[[ DATA SECTION, beginning ]]
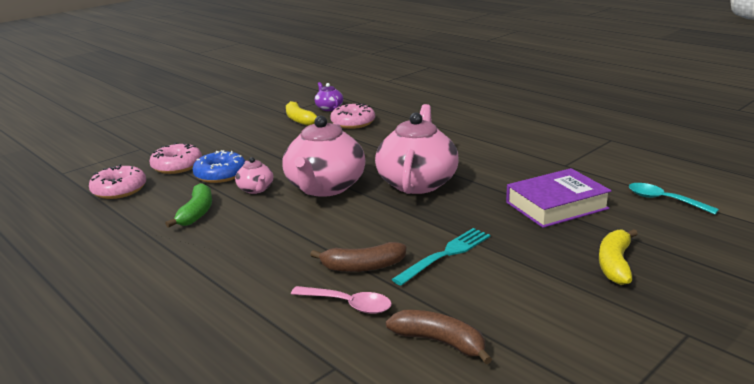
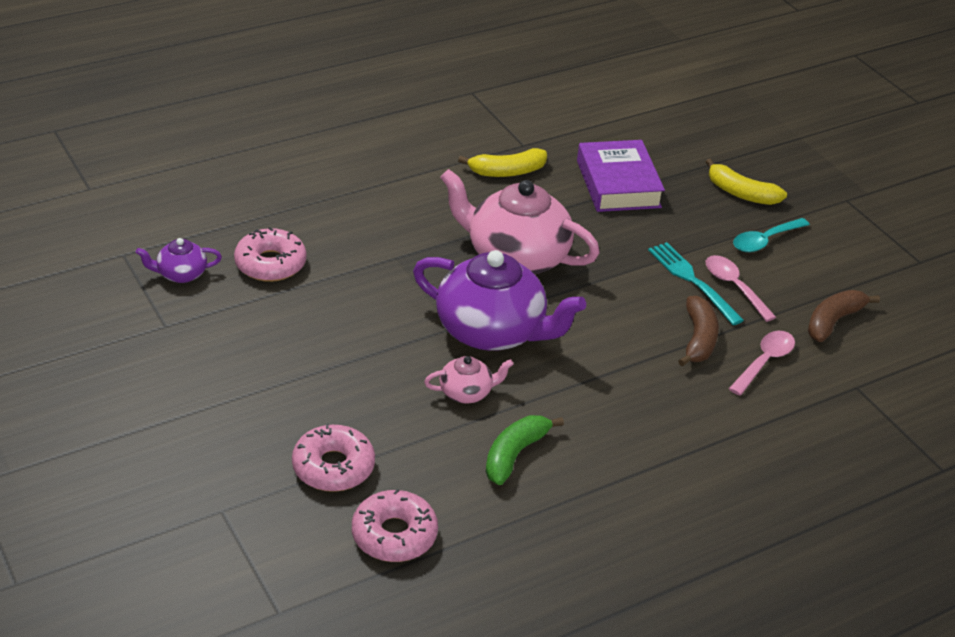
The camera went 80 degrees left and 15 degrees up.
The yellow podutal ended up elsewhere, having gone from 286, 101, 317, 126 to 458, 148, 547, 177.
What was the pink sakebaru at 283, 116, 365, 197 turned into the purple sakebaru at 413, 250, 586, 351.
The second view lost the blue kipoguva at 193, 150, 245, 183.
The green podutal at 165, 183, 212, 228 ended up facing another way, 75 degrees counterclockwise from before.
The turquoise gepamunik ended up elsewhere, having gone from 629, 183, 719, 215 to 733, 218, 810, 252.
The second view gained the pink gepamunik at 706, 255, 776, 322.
[[ DATA SECTION, end ]]
• _REQUIRED ACTION_
Each line from the one holding "What was the" to the end of the entries is to be written out exactly. Skip every line before it.

• _YOUR RESPONSE_
What was the pink sakebaru at 283, 116, 365, 197 turned into the purple sakebaru at 413, 250, 586, 351.
The second view lost the blue kipoguva at 193, 150, 245, 183.
The green podutal at 165, 183, 212, 228 ended up facing another way, 75 degrees counterclockwise from before.
The turquoise gepamunik ended up elsewhere, having gone from 629, 183, 719, 215 to 733, 218, 810, 252.
The second view gained the pink gepamunik at 706, 255, 776, 322.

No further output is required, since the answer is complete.